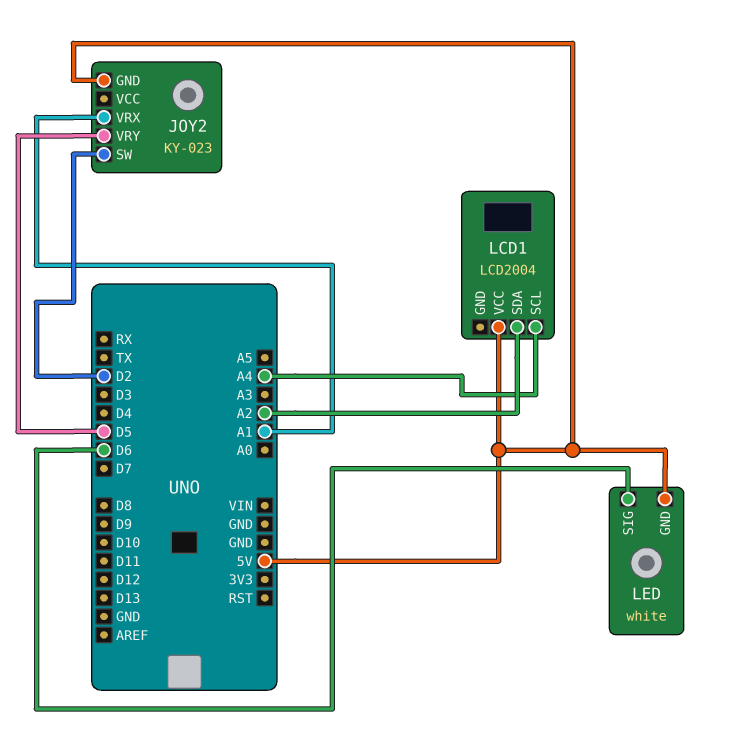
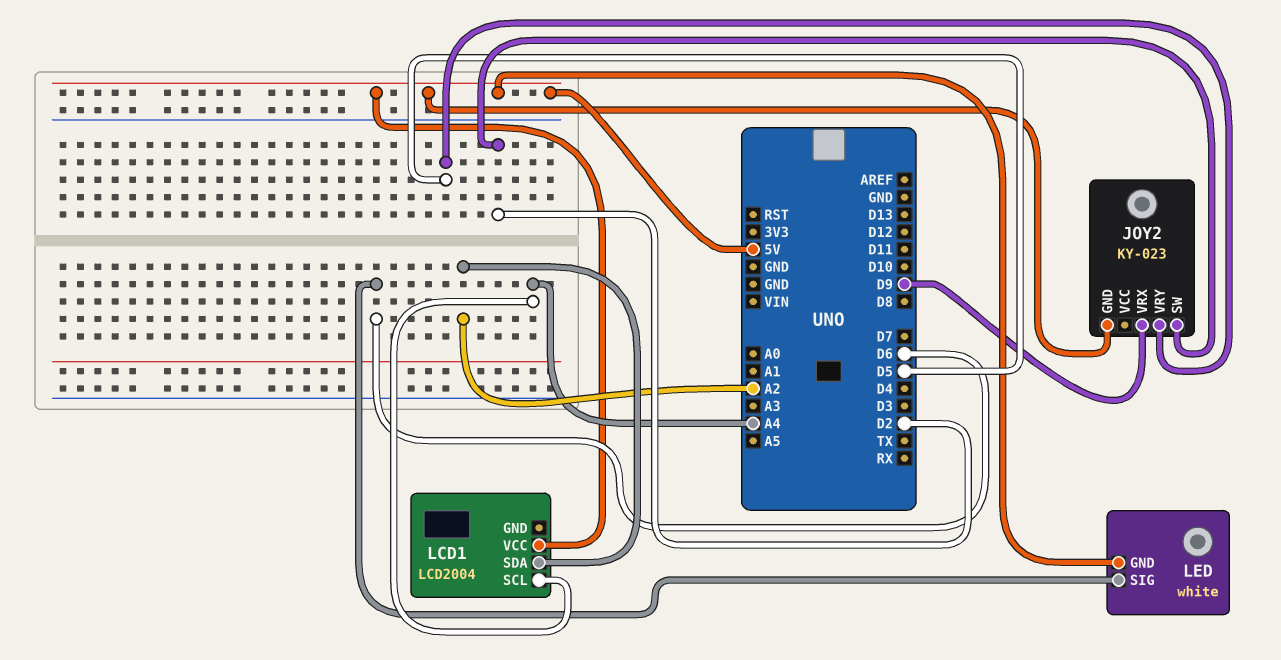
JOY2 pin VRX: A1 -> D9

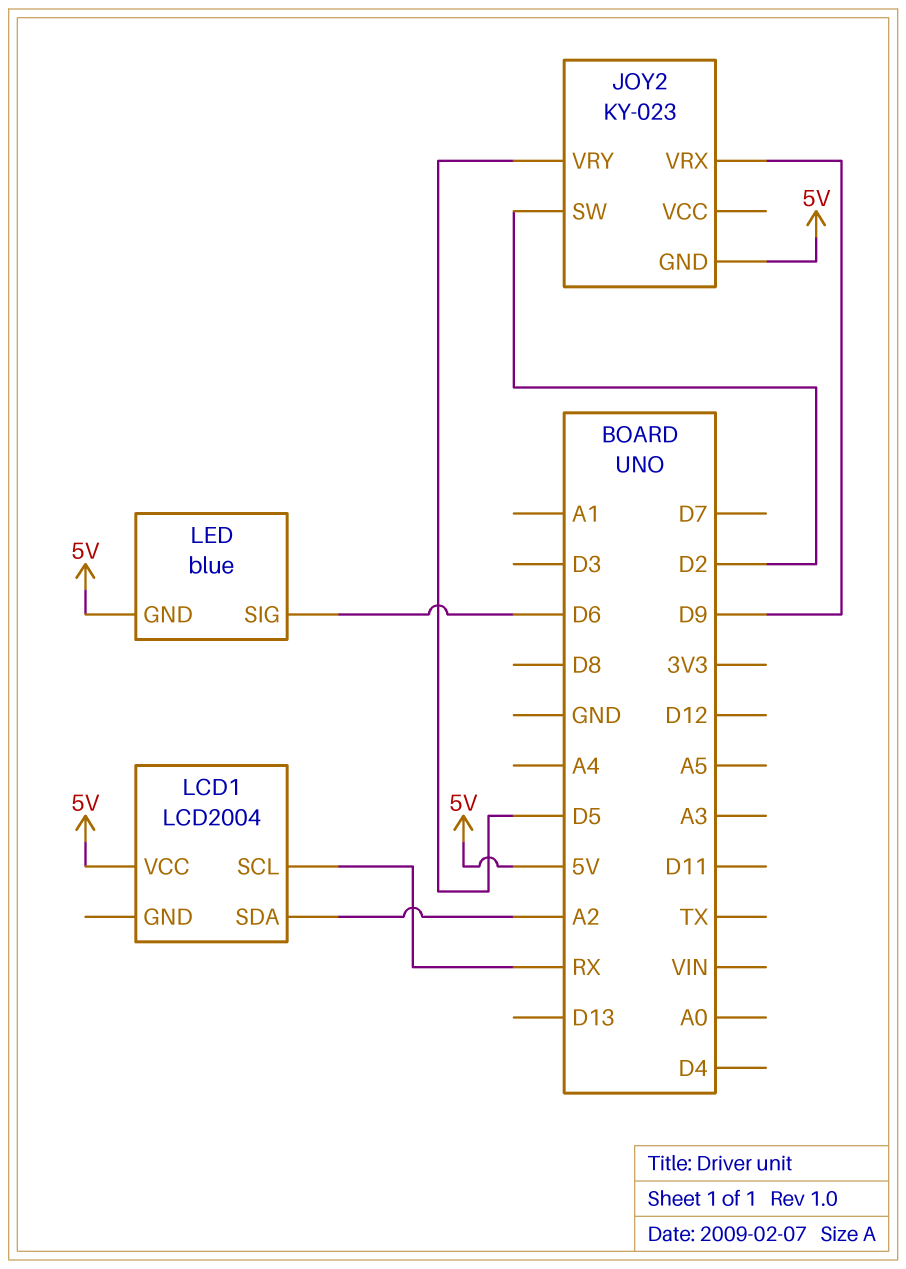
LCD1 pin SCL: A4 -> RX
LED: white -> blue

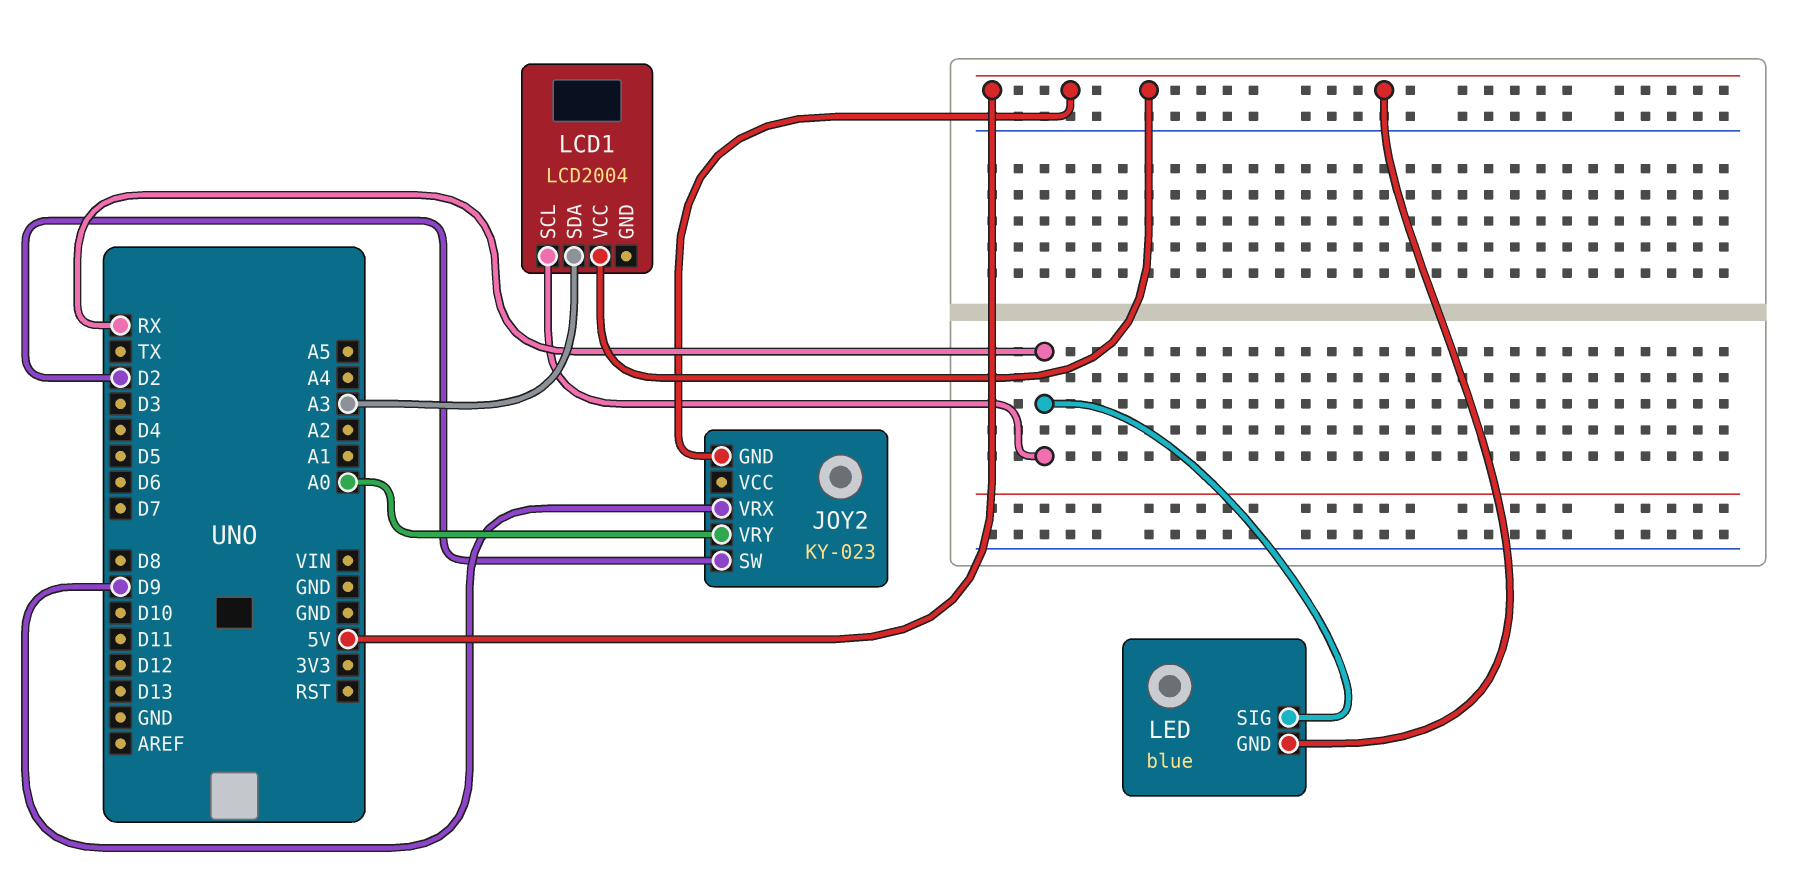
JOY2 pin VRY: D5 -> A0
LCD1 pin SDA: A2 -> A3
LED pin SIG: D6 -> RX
######
▸ **EXERCISE**
What you produce should repeat the data word for word while omitting all images.

▸ **RESPONSE TO THIS TASK**
JOY2 pin VRX: A1 -> D9

LCD1 pin SCL: A4 -> RX
LED: white -> blue

JOY2 pin VRY: D5 -> A0
LCD1 pin SDA: A2 -> A3
LED pin SIG: D6 -> RX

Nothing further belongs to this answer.